## What you should do
The following data has a line with "(291, 195) = (656, 446): green" and a line with "(363, 157) = (604, 553): none -> grey button". Write out exactly those lines and all the lines between them.

---------- Dataset extract ----------

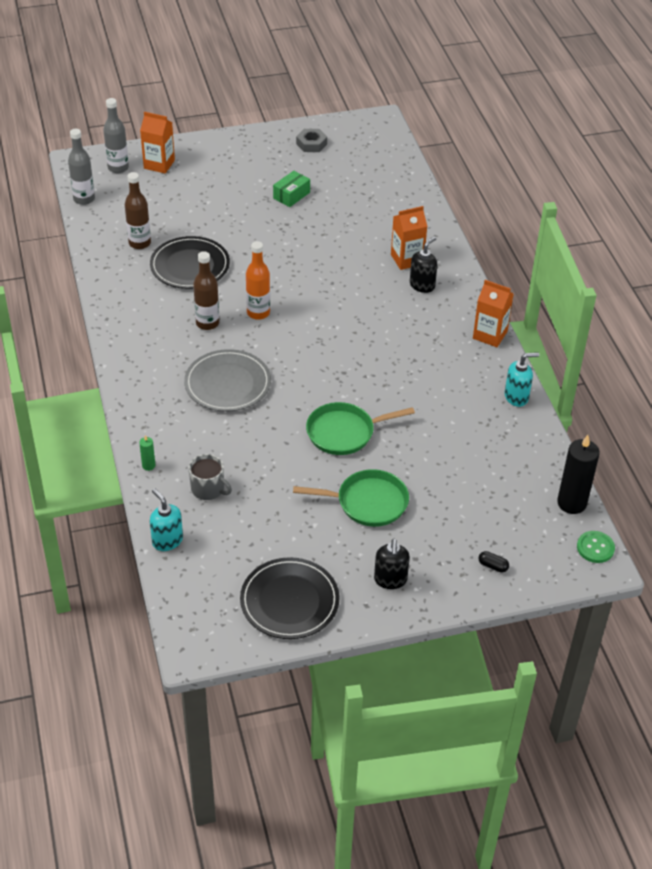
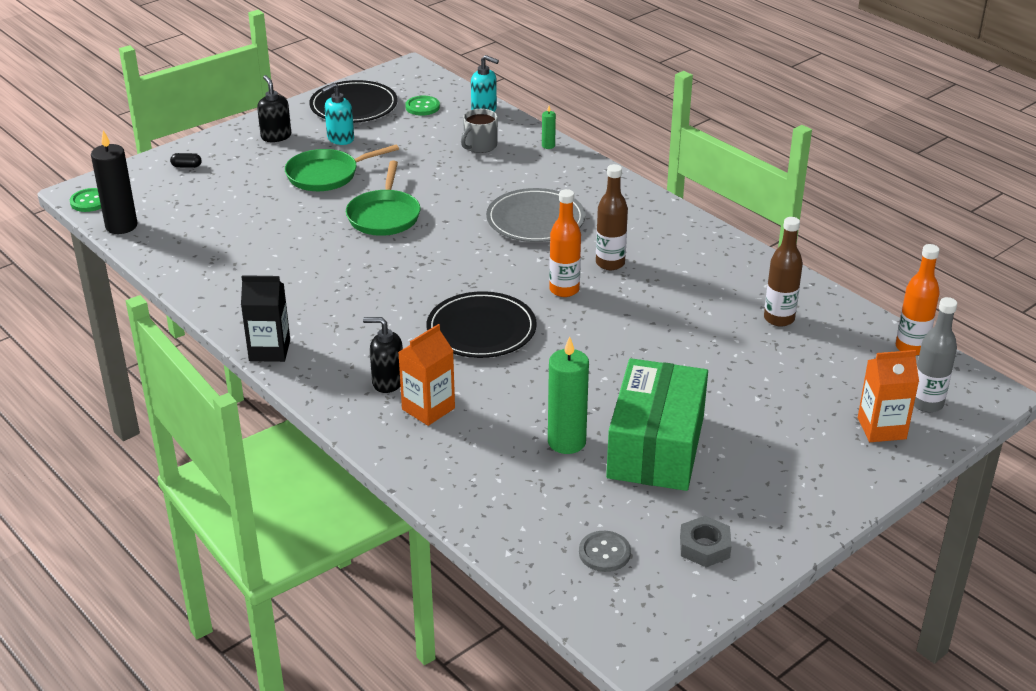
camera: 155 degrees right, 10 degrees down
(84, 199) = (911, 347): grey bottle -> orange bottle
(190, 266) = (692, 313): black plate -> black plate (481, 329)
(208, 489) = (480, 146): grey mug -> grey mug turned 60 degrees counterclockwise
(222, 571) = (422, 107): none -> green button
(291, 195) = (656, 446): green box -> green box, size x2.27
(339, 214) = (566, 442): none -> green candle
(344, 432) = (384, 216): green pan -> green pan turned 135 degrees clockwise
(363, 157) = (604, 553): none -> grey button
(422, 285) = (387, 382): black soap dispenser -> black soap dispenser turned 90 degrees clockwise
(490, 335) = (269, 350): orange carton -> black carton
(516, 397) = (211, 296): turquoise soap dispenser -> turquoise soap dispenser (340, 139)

----------

## Worked solution
(291, 195) = (656, 446): green box -> green box, size x2.27
(339, 214) = (566, 442): none -> green candle
(344, 432) = (384, 216): green pan -> green pan turned 135 degrees clockwise
(363, 157) = (604, 553): none -> grey button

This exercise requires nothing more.